Go line by line through the records below. Copy whichever lines contain the string "orange".

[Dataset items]
___

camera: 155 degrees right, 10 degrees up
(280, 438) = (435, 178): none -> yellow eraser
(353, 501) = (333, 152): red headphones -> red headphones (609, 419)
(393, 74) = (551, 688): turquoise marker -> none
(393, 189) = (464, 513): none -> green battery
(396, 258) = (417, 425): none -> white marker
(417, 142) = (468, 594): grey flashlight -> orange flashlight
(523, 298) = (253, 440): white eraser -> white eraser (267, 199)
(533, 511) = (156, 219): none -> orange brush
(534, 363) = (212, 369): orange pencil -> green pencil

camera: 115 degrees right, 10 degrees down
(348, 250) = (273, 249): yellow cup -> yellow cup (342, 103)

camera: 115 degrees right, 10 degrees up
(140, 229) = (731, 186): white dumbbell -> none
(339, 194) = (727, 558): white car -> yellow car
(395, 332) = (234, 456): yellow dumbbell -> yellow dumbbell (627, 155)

___

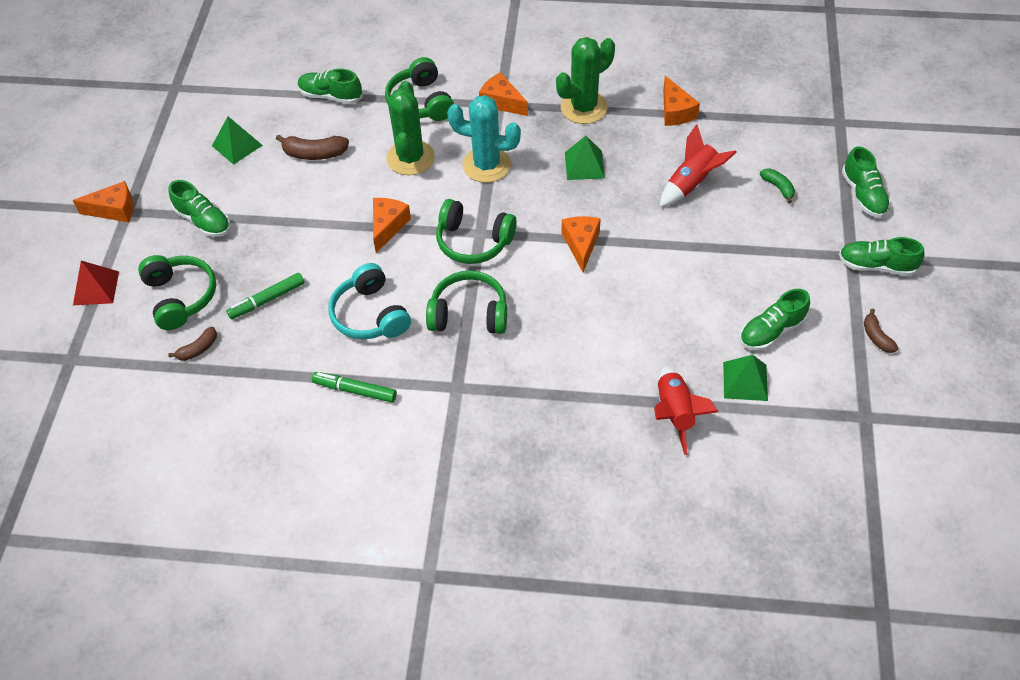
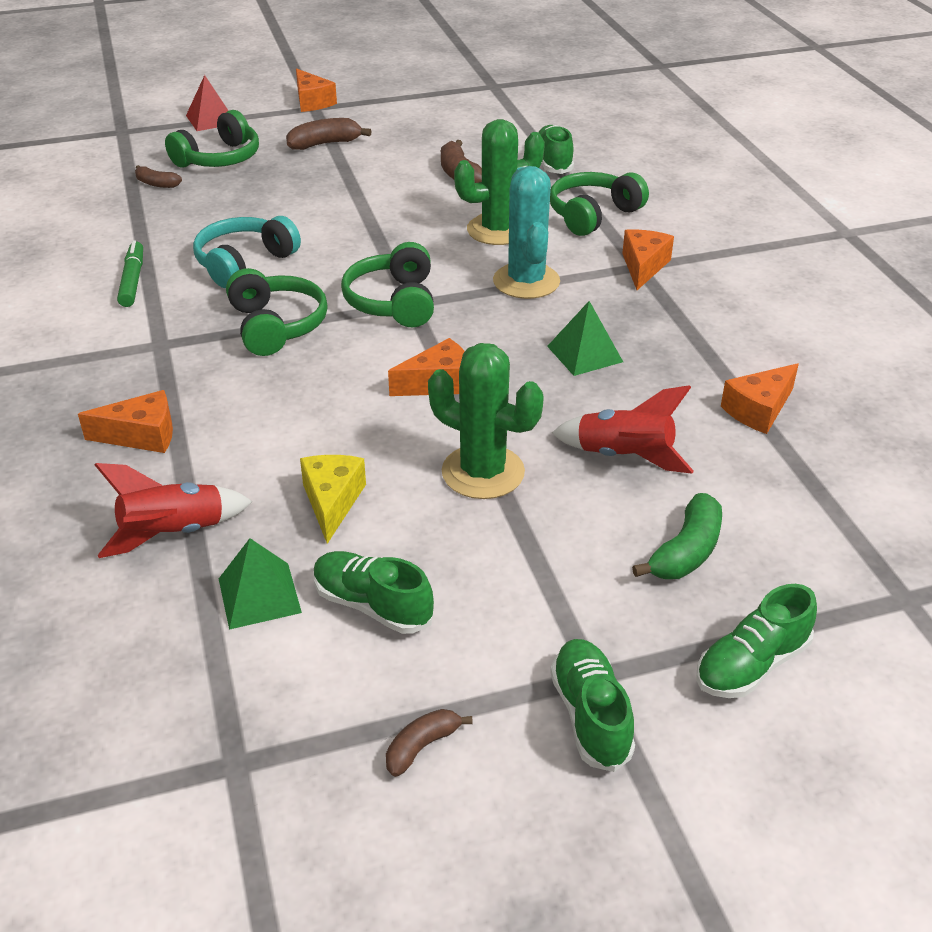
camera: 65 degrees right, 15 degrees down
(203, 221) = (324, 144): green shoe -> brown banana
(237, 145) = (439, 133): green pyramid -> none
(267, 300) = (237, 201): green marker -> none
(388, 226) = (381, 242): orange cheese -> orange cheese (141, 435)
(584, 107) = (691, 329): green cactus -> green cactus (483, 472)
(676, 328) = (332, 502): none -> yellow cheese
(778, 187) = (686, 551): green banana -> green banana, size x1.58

___

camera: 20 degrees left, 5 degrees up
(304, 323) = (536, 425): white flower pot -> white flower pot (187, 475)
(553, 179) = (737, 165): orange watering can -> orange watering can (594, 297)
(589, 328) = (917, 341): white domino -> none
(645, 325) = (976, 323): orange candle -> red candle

___

## COMPLETED EXERCISE
(417, 142) = (468, 594): grey flashlight -> orange flashlight
(533, 511) = (156, 219): none -> orange brush
(534, 363) = (212, 369): orange pencil -> green pencil
(388, 226) = (381, 242): orange cheese -> orange cheese (141, 435)
(553, 179) = (737, 165): orange watering can -> orange watering can (594, 297)
(645, 325) = (976, 323): orange candle -> red candle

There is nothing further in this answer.